----- Source records -----

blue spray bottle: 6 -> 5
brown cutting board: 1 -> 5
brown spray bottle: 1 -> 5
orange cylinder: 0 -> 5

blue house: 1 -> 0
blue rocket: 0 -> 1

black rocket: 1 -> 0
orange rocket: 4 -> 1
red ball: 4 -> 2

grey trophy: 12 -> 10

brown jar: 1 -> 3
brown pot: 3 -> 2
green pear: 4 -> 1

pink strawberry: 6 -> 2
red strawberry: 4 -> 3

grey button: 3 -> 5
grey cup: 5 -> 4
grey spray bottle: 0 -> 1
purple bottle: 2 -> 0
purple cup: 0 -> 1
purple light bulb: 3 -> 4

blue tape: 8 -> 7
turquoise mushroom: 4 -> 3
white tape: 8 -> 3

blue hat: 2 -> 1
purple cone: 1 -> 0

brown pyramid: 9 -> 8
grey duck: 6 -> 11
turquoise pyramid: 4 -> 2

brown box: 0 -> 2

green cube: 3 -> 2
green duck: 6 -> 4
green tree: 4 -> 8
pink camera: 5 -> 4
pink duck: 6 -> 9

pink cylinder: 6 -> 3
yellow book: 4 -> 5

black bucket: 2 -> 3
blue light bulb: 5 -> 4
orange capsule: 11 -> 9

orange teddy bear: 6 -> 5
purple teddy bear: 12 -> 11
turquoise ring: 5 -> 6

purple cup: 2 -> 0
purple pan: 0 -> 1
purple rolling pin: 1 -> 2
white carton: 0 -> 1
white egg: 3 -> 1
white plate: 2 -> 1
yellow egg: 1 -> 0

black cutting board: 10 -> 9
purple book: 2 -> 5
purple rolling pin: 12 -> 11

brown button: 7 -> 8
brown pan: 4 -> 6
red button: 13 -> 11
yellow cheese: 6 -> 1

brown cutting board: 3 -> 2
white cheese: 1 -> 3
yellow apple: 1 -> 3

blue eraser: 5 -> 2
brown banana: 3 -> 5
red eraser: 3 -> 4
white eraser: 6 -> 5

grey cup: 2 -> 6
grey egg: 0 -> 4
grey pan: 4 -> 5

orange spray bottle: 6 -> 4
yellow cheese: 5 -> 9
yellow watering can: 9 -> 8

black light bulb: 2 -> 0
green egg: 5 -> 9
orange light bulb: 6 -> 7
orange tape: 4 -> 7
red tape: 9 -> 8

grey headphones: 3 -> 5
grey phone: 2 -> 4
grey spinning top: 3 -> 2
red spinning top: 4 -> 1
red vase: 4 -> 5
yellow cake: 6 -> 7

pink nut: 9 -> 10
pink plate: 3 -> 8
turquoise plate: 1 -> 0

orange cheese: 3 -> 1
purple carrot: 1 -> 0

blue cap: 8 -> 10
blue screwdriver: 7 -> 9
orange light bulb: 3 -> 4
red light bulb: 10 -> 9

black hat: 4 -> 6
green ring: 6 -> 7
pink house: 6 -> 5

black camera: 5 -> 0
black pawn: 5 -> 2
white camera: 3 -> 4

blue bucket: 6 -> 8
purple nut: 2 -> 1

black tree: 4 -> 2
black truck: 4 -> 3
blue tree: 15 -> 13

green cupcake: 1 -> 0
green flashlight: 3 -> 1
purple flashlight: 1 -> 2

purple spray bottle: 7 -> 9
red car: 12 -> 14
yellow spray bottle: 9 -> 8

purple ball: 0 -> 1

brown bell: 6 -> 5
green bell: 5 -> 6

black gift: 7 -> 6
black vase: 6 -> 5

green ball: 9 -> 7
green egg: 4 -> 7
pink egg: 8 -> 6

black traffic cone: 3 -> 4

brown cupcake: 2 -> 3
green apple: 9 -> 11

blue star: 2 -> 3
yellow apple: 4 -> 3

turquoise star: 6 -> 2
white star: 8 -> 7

-----

Task statement: Give every entry once more, exactly as it reads.

Final answer:
blue spray bottle: 6 -> 5
brown cutting board: 1 -> 5
brown spray bottle: 1 -> 5
orange cylinder: 0 -> 5

blue house: 1 -> 0
blue rocket: 0 -> 1

black rocket: 1 -> 0
orange rocket: 4 -> 1
red ball: 4 -> 2

grey trophy: 12 -> 10

brown jar: 1 -> 3
brown pot: 3 -> 2
green pear: 4 -> 1

pink strawberry: 6 -> 2
red strawberry: 4 -> 3

grey button: 3 -> 5
grey cup: 5 -> 4
grey spray bottle: 0 -> 1
purple bottle: 2 -> 0
purple cup: 0 -> 1
purple light bulb: 3 -> 4

blue tape: 8 -> 7
turquoise mushroom: 4 -> 3
white tape: 8 -> 3

blue hat: 2 -> 1
purple cone: 1 -> 0

brown pyramid: 9 -> 8
grey duck: 6 -> 11
turquoise pyramid: 4 -> 2

brown box: 0 -> 2

green cube: 3 -> 2
green duck: 6 -> 4
green tree: 4 -> 8
pink camera: 5 -> 4
pink duck: 6 -> 9

pink cylinder: 6 -> 3
yellow book: 4 -> 5

black bucket: 2 -> 3
blue light bulb: 5 -> 4
orange capsule: 11 -> 9

orange teddy bear: 6 -> 5
purple teddy bear: 12 -> 11
turquoise ring: 5 -> 6

purple cup: 2 -> 0
purple pan: 0 -> 1
purple rolling pin: 1 -> 2
white carton: 0 -> 1
white egg: 3 -> 1
white plate: 2 -> 1
yellow egg: 1 -> 0

black cutting board: 10 -> 9
purple book: 2 -> 5
purple rolling pin: 12 -> 11

brown button: 7 -> 8
brown pan: 4 -> 6
red button: 13 -> 11
yellow cheese: 6 -> 1

brown cutting board: 3 -> 2
white cheese: 1 -> 3
yellow apple: 1 -> 3

blue eraser: 5 -> 2
brown banana: 3 -> 5
red eraser: 3 -> 4
white eraser: 6 -> 5

grey cup: 2 -> 6
grey egg: 0 -> 4
grey pan: 4 -> 5

orange spray bottle: 6 -> 4
yellow cheese: 5 -> 9
yellow watering can: 9 -> 8

black light bulb: 2 -> 0
green egg: 5 -> 9
orange light bulb: 6 -> 7
orange tape: 4 -> 7
red tape: 9 -> 8

grey headphones: 3 -> 5
grey phone: 2 -> 4
grey spinning top: 3 -> 2
red spinning top: 4 -> 1
red vase: 4 -> 5
yellow cake: 6 -> 7

pink nut: 9 -> 10
pink plate: 3 -> 8
turquoise plate: 1 -> 0

orange cheese: 3 -> 1
purple carrot: 1 -> 0

blue cap: 8 -> 10
blue screwdriver: 7 -> 9
orange light bulb: 3 -> 4
red light bulb: 10 -> 9

black hat: 4 -> 6
green ring: 6 -> 7
pink house: 6 -> 5

black camera: 5 -> 0
black pawn: 5 -> 2
white camera: 3 -> 4

blue bucket: 6 -> 8
purple nut: 2 -> 1

black tree: 4 -> 2
black truck: 4 -> 3
blue tree: 15 -> 13

green cupcake: 1 -> 0
green flashlight: 3 -> 1
purple flashlight: 1 -> 2

purple spray bottle: 7 -> 9
red car: 12 -> 14
yellow spray bottle: 9 -> 8

purple ball: 0 -> 1

brown bell: 6 -> 5
green bell: 5 -> 6

black gift: 7 -> 6
black vase: 6 -> 5

green ball: 9 -> 7
green egg: 4 -> 7
pink egg: 8 -> 6

black traffic cone: 3 -> 4

brown cupcake: 2 -> 3
green apple: 9 -> 11

blue star: 2 -> 3
yellow apple: 4 -> 3

turquoise star: 6 -> 2
white star: 8 -> 7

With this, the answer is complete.